### [EXERCISE DETAILS]
In the data below, please write out everything from the line containing "blue arrow: rotated 60 degrees clockwise" down to the line containing "red cross: moved 6 px right, 4 px down", including both of those lines, and copy each line as it appears. Leave out the picture markers.
= = = = =
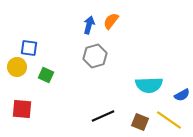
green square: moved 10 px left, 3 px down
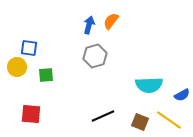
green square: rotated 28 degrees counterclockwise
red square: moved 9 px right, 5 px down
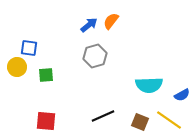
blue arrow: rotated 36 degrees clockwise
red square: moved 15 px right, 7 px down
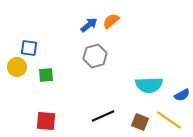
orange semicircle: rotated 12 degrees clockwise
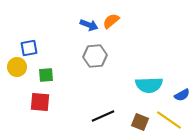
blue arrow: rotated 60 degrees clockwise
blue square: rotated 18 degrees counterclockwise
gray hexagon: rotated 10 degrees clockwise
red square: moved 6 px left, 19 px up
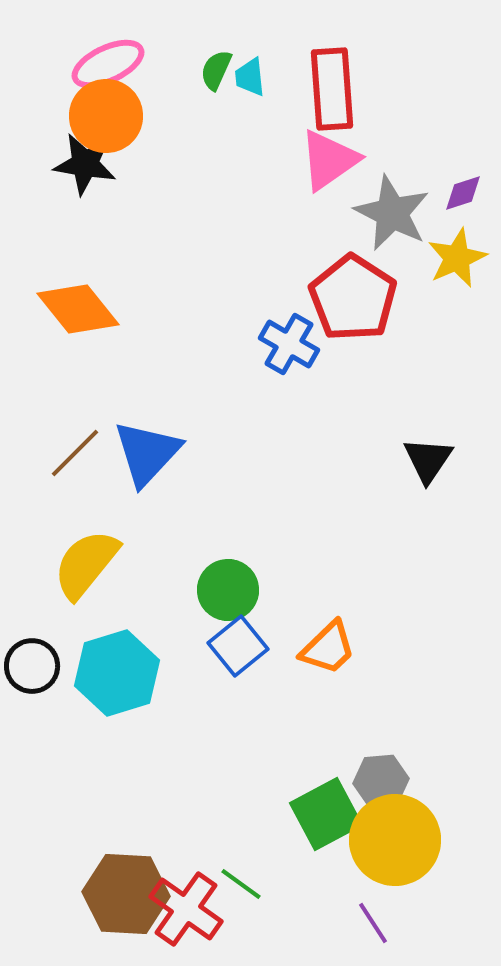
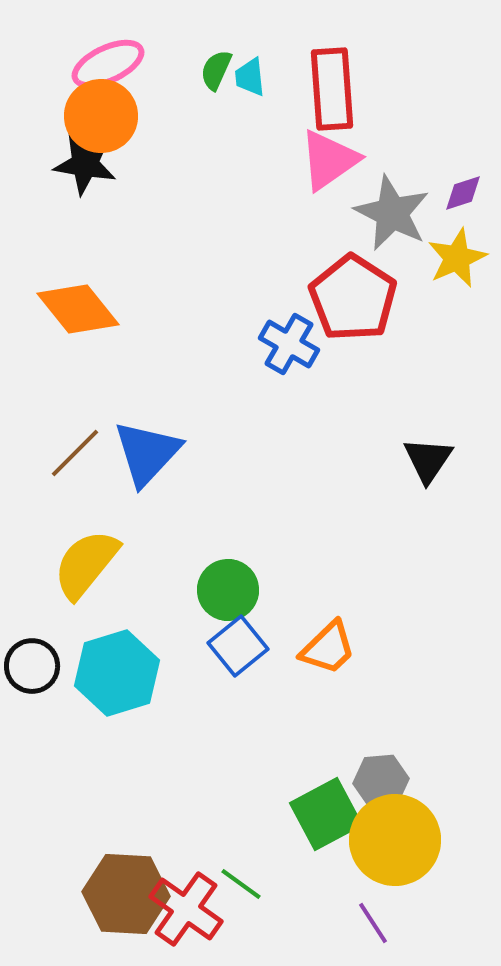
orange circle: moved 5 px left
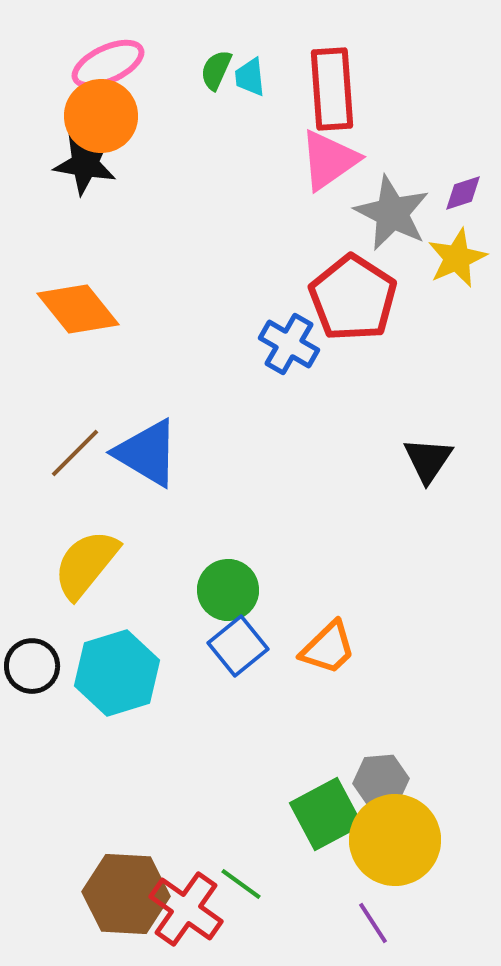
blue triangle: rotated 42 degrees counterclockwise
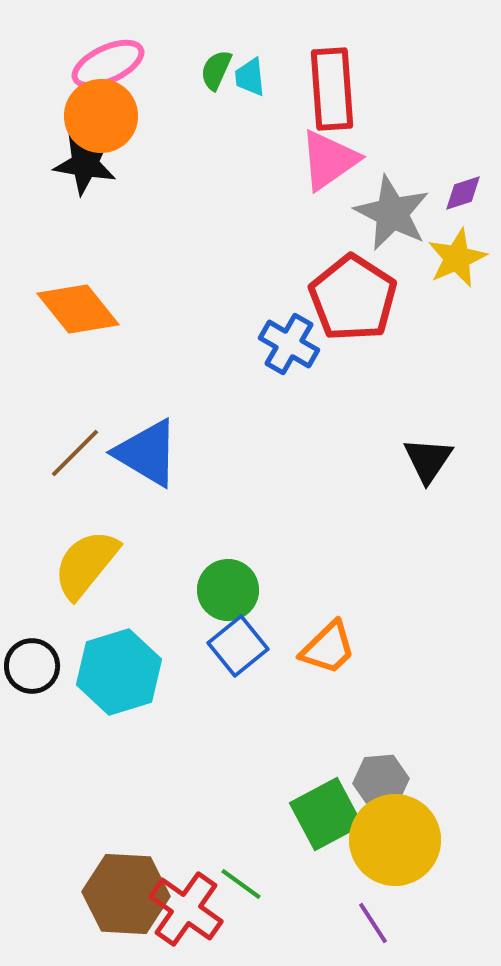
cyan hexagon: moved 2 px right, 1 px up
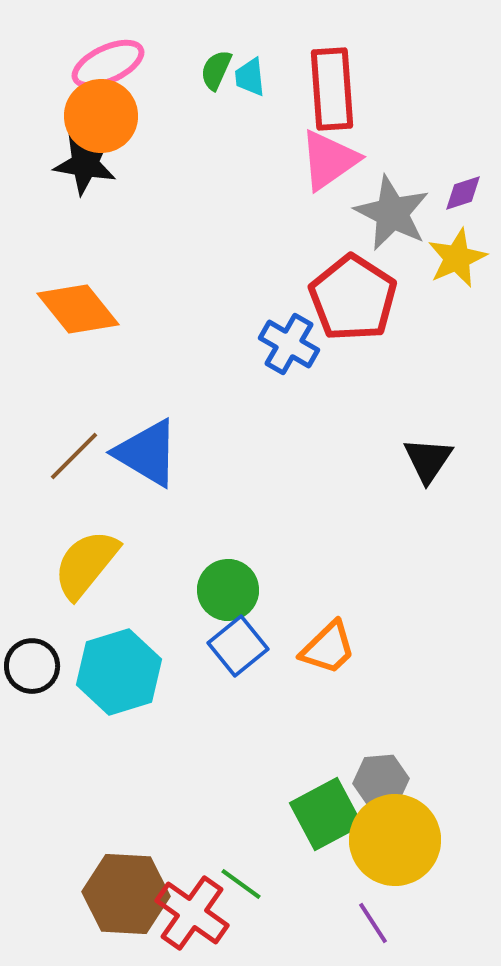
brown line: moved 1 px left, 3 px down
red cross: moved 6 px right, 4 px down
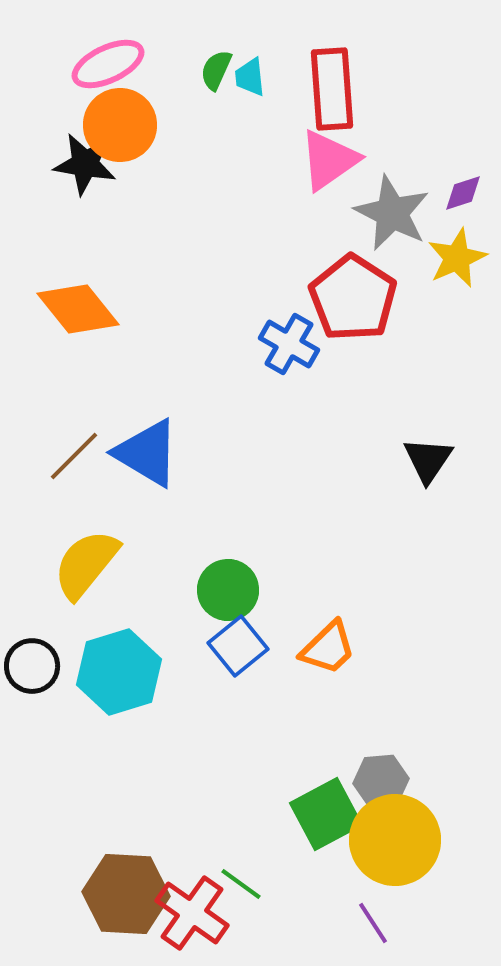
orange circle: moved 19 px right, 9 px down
= = = = =
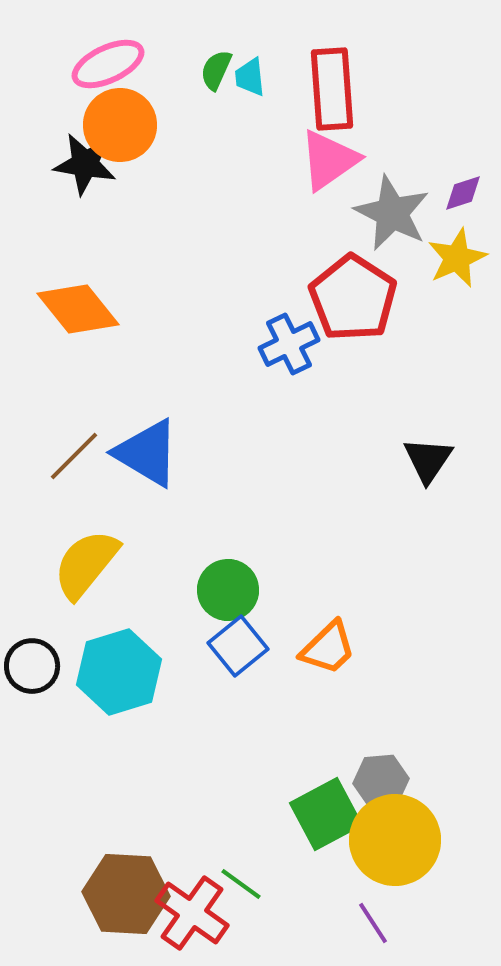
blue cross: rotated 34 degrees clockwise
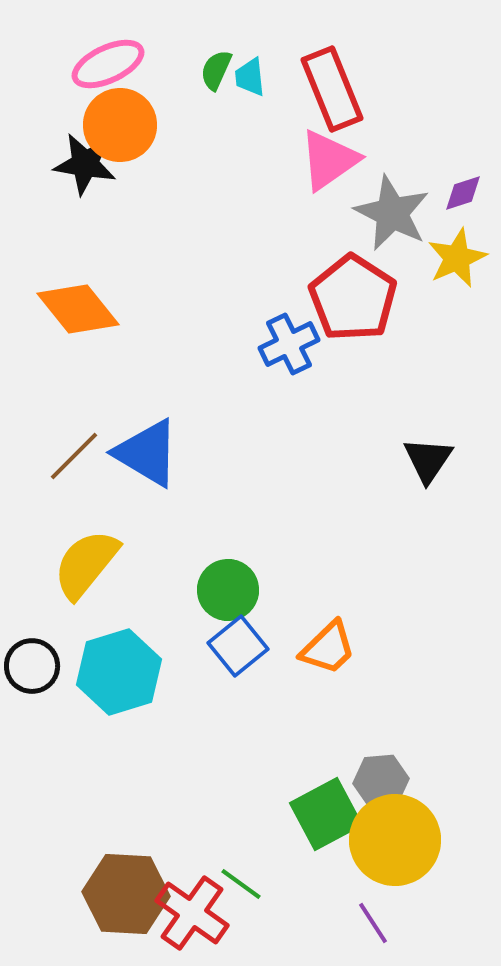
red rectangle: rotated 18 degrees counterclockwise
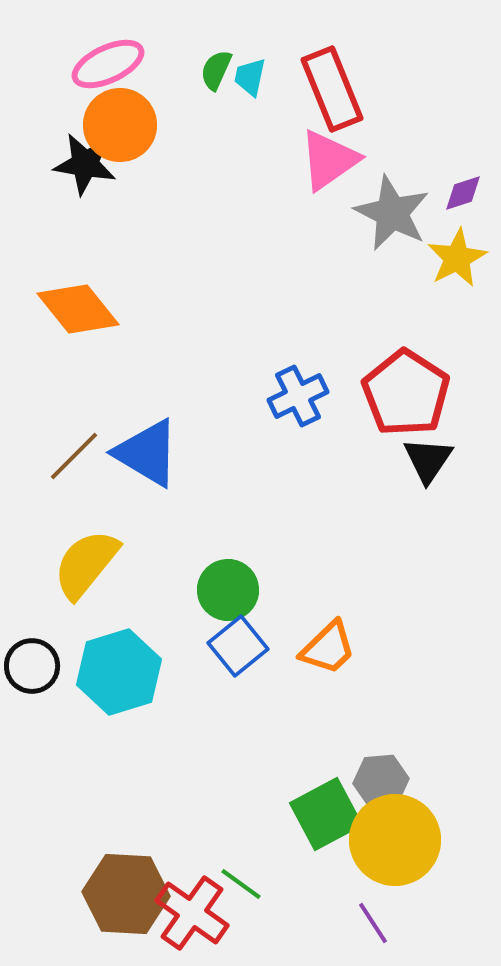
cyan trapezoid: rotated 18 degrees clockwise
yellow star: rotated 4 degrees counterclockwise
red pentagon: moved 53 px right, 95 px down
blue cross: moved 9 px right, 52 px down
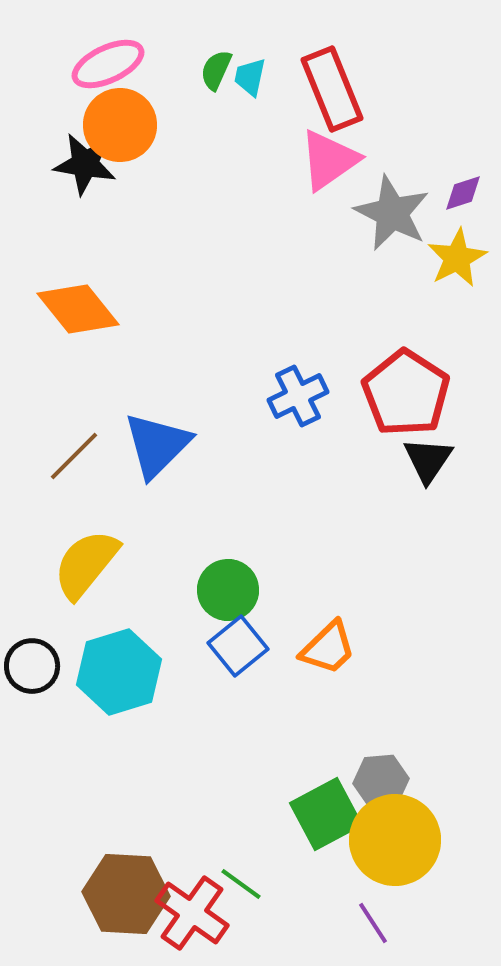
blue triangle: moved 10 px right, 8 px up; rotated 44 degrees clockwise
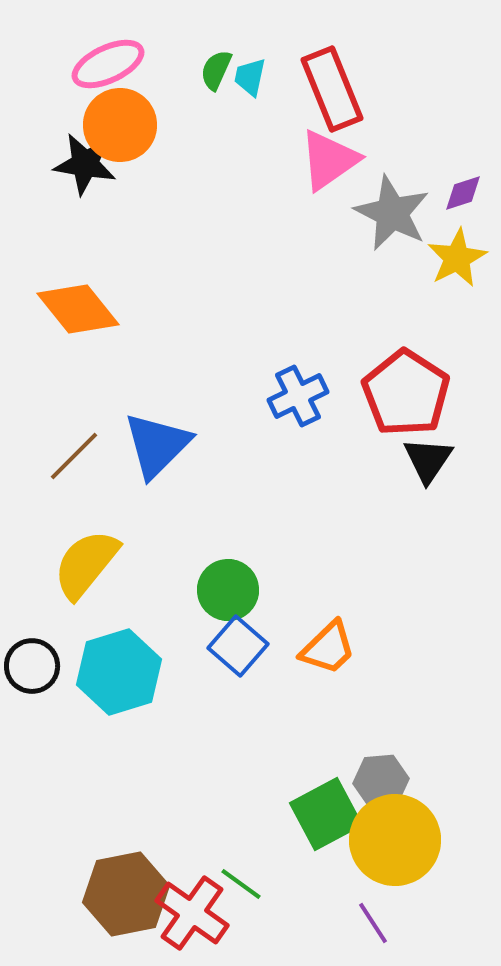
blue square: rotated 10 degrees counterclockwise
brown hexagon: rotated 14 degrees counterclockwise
= = = = =
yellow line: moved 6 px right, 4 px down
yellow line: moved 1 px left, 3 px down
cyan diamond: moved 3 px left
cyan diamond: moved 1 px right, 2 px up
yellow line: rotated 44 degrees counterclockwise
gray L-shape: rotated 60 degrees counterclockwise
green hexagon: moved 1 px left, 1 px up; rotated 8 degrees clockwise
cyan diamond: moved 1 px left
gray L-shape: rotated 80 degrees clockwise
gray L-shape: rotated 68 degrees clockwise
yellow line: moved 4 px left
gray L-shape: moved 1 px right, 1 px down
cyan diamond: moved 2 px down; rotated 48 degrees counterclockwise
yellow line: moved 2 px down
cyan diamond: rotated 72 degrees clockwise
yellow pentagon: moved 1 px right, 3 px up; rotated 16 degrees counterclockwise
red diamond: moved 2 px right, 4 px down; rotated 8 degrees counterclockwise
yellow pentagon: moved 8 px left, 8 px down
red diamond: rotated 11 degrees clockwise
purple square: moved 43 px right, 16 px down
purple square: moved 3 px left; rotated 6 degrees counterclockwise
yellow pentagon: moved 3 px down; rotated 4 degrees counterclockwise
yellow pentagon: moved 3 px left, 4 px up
= = = = =
### [OUTPUT OF THE TASK]
blue arrow: rotated 60 degrees clockwise
blue square: rotated 18 degrees counterclockwise
gray hexagon: rotated 10 degrees clockwise
red square: moved 6 px left, 19 px up
orange circle: moved 5 px left
blue triangle: rotated 42 degrees counterclockwise
cyan hexagon: moved 2 px right, 1 px up
brown line: moved 1 px left, 3 px down
red cross: moved 6 px right, 4 px down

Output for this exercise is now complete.